[Image change detection data]

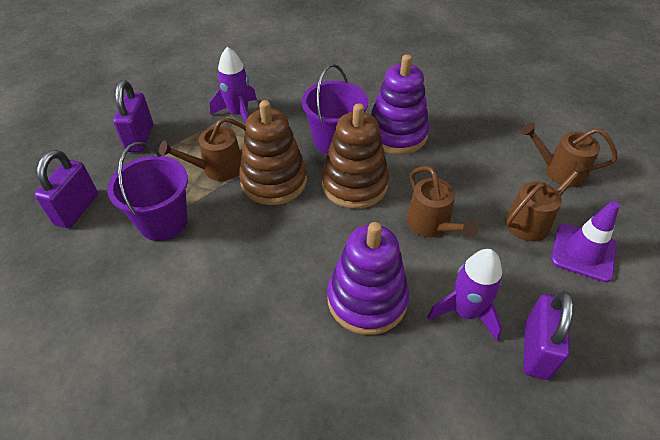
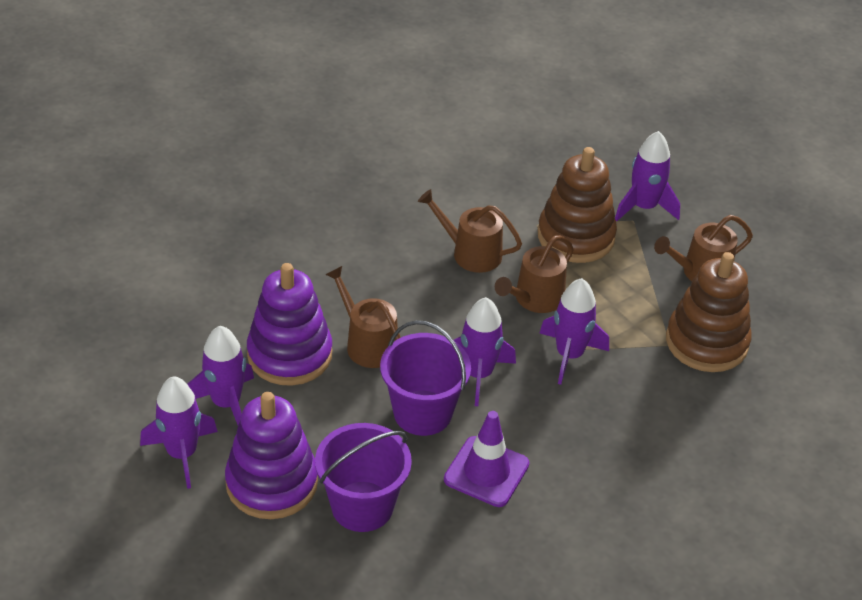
purple padlock: 3 -> 0
purple rocket: 2 -> 5

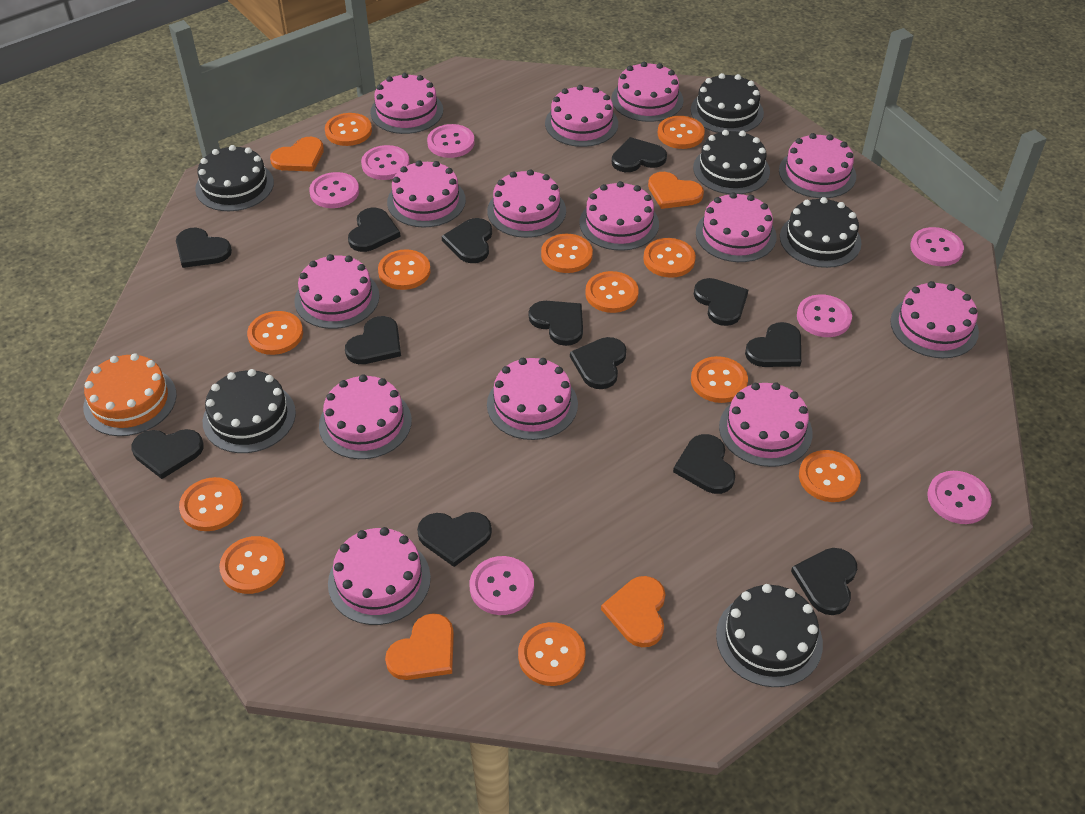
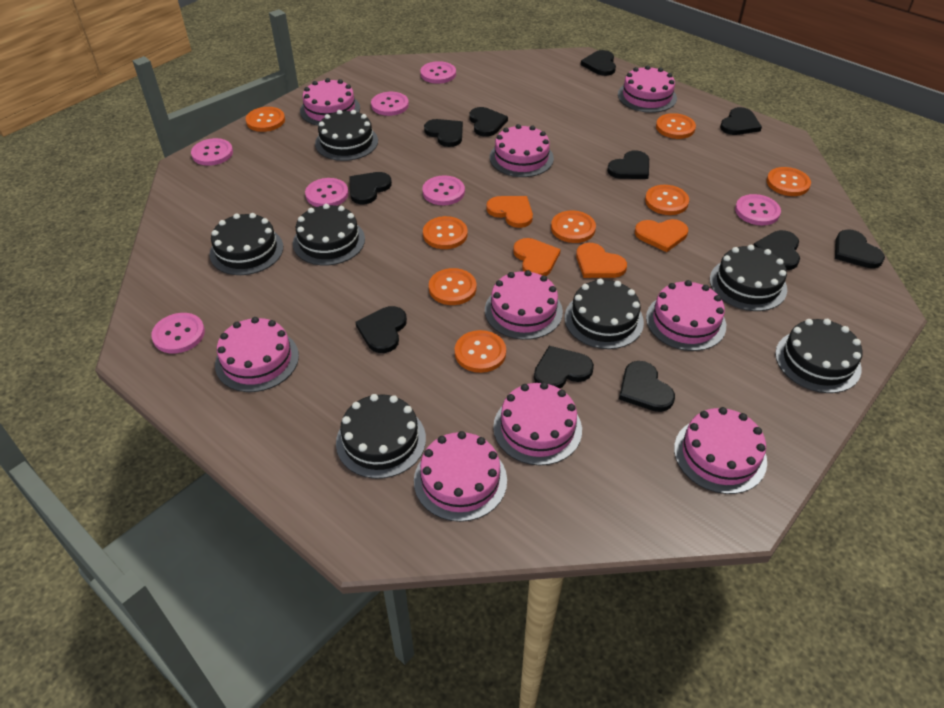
black cake: 6 -> 7
black heart: 13 -> 11
orange button: 12 -> 8
orange cake: 1 -> 0
pink cake: 14 -> 9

PROBLEM
Which lines above contain the word "cake"? Copy all of them.

SOLUTION FOR THIS PROBLEM
black cake: 6 -> 7
orange cake: 1 -> 0
pink cake: 14 -> 9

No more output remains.